Material for this task –
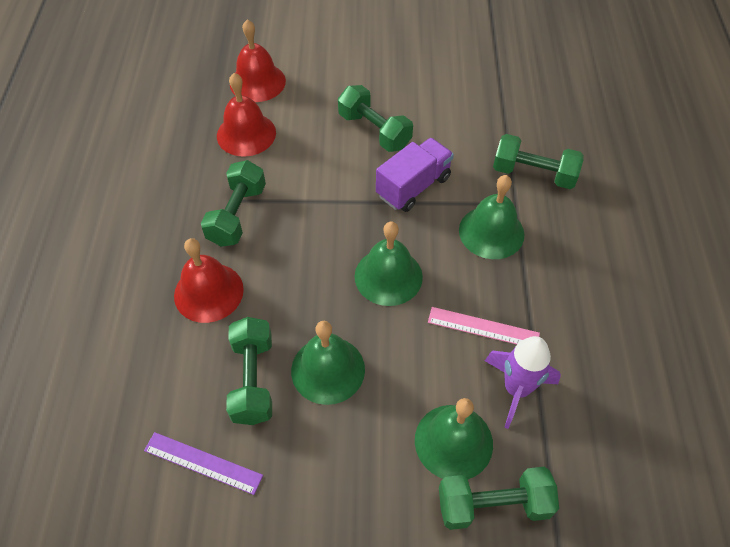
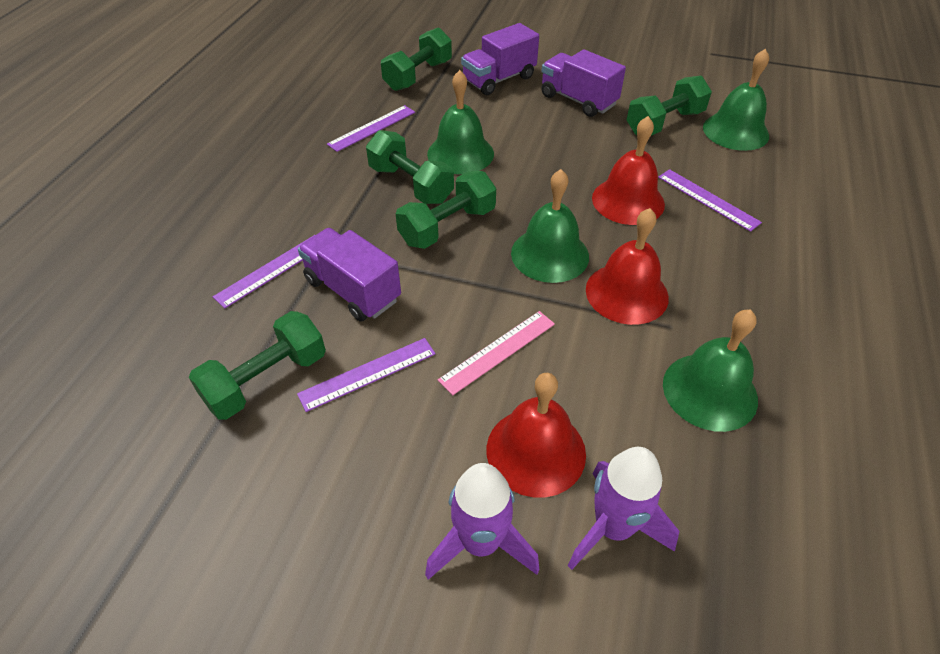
purple rocket: 1 -> 2
purple ruler: 1 -> 4
purple truck: 1 -> 3

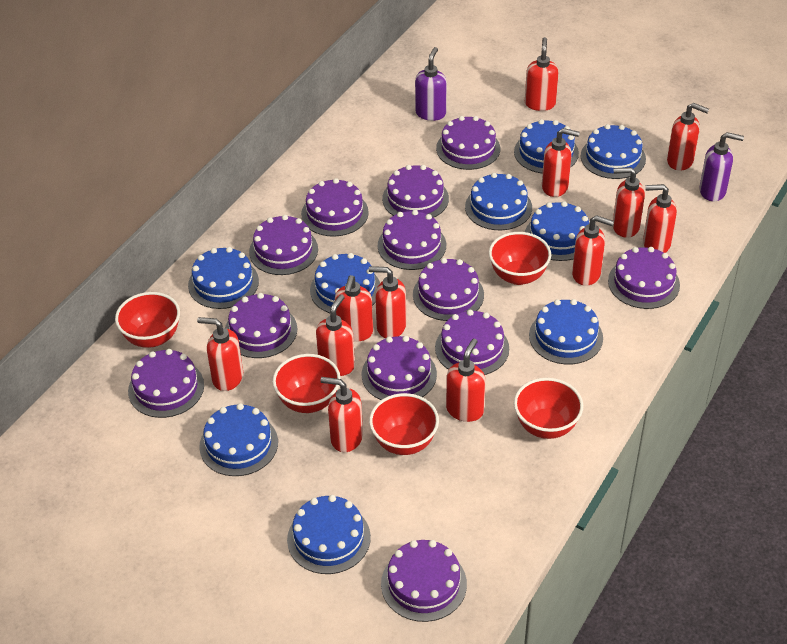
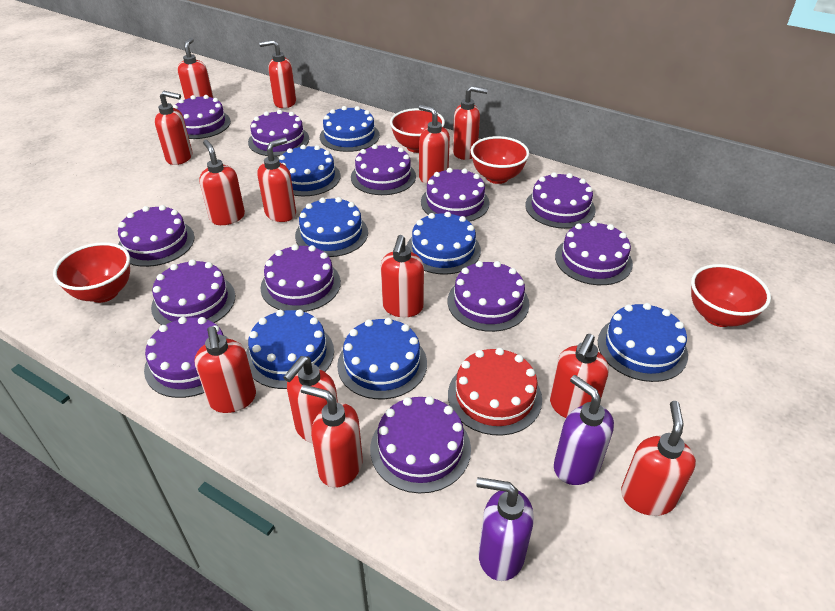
blue cake: 9 -> 7
red bowl: 5 -> 4
red cake: 0 -> 1
red soap dispenser: 12 -> 13

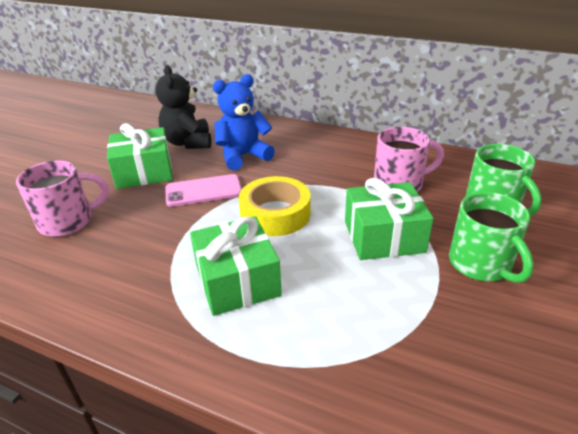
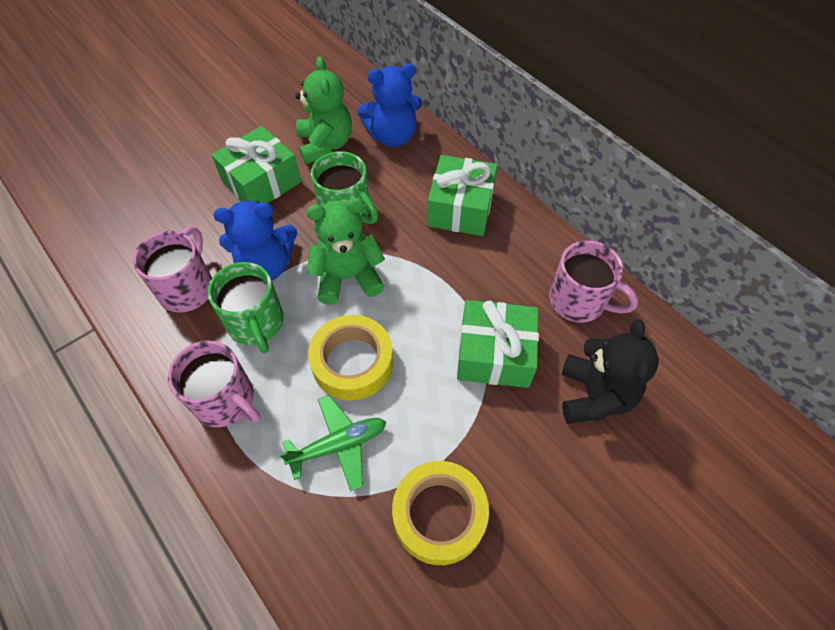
blue teddy bear: 1 -> 2
green plane: 0 -> 1
green teddy bear: 0 -> 2
pink mug: 2 -> 3
pink phone: 1 -> 0
yellow tape: 1 -> 2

Task description –
In the data above, how many lines contain the word "teddy"? Only the number is wanted.

Solved problem –
2